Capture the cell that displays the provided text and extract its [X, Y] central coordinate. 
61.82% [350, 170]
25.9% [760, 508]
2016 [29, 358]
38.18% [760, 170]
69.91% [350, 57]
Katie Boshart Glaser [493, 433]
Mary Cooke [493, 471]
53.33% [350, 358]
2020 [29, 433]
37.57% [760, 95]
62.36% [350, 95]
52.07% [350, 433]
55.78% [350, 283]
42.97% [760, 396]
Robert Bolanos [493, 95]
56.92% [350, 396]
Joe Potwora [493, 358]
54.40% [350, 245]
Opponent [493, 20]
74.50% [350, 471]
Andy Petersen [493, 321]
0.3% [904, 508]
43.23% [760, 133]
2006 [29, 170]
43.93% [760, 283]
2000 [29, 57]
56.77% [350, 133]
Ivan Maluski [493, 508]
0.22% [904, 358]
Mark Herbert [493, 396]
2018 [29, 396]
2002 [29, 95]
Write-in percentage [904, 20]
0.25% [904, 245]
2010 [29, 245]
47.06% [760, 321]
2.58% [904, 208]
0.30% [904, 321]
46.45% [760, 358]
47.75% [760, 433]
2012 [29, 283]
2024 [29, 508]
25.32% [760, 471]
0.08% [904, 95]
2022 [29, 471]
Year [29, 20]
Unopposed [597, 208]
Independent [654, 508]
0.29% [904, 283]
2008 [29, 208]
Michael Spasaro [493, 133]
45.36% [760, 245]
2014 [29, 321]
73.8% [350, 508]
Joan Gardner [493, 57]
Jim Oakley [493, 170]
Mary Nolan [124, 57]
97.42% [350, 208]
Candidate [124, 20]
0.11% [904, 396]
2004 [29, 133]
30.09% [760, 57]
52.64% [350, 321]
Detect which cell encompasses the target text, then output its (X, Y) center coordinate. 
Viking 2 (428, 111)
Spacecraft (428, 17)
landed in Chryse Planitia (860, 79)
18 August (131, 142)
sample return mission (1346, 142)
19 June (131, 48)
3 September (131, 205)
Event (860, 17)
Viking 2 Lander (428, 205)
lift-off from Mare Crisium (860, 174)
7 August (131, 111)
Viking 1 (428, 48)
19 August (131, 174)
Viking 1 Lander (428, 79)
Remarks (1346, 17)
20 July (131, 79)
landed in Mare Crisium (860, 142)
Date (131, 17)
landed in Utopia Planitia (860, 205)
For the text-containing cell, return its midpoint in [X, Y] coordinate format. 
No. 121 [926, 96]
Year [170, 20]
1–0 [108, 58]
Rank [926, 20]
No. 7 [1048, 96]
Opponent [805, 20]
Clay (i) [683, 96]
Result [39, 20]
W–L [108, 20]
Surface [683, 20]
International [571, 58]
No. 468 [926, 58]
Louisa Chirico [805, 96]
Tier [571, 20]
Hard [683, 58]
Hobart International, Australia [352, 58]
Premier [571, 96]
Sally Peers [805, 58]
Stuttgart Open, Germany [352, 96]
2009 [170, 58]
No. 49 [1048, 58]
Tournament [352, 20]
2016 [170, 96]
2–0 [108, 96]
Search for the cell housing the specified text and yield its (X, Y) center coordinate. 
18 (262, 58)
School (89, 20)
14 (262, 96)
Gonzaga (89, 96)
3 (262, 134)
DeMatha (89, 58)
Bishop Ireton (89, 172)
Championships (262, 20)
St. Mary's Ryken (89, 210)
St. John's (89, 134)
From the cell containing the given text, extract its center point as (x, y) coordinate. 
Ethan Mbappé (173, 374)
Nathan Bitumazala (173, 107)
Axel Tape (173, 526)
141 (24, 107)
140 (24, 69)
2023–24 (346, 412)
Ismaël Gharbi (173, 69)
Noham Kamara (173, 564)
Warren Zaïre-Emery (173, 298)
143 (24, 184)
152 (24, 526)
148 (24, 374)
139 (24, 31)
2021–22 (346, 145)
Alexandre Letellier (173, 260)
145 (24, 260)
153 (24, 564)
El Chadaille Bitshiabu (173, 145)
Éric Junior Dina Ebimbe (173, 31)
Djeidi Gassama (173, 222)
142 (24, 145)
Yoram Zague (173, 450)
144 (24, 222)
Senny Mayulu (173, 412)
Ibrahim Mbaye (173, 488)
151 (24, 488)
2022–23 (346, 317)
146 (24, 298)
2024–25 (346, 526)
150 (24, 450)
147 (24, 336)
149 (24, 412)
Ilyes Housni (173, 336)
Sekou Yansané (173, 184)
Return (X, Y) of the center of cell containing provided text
##############################
- [Given request] Render the rows from the beginning through the line containing "Unopposed [597, 208]" as a Markdown table with two columns, No. and Entry. Number each line under No., put its text under Entry, and leave out blank lines.

- [Correct response]
| No. | Entry |
|---|---|
| 1 | Capture the cell that displays the provided text and extract its [X, Y] central coordinate.  |
| 2 | 61.82% [350, 170] |
| 3 | 25.9% [760, 508] |
| 4 | 2016 [29, 358] |
| 5 | 38.18% [760, 170] |
| 6 | 69.91% [350, 57] |
| 7 | Katie Boshart Glaser [493, 433] |
| 8 | Mary Cooke [493, 471] |
| 9 | 53.33% [350, 358] |
| 10 | 2020 [29, 433] |
| 11 | 37.57% [760, 95] |
| 12 | 62.36% [350, 95] |
| 13 | 52.07% [350, 433] |
| 14 | 55.78% [350, 283] |
| 15 | 42.97% [760, 396] |
| 16 | Robert Bolanos [493, 95] |
| 17 | 56.92% [350, 396] |
| 18 | Joe Potwora [493, 358] |
| 19 | 54.40% [350, 245] |
| 20 | Opponent [493, 20] |
| 21 | 74.50% [350, 471] |
| 22 | Andy Petersen [493, 321] |
| 23 | 0.3% [904, 508] |
| 24 | 43.23% [760, 133] |
| 25 | 2006 [29, 170] |
| 26 | 43.93% [760, 283] |
| 27 | 2000 [29, 57] |
| 28 | 56.77% [350, 133] |
| 29 | Ivan Maluski [493, 508] |
| 30 | 0.22% [904, 358] |
| 31 | Mark Herbert [493, 396] |
| 32 | 2018 [29, 396] |
| 33 | 2002 [29, 95] |
| 34 | Write-in percentage [904, 20] |
| 35 | 0.25% [904, 245] |
| 36 | 2010 [29, 245] |
| 37 | 47.06% [760, 321] |
| 38 | 2.58% [904, 208] |
| 39 | 0.30% [904, 321] |
| 40 | 46.45% [760, 358] |
| 41 | 47.75% [760, 433] |
| 42 | 2012 [29, 283] |
| 43 | 2024 [29, 508] |
| 44 | 25.32% [760, 471] |
| 45 | 0.08% [904, 95] |
| 46 | 2022 [29, 471] |
| 47 | Year [29, 20] |
| 48 | Unopposed [597, 208] |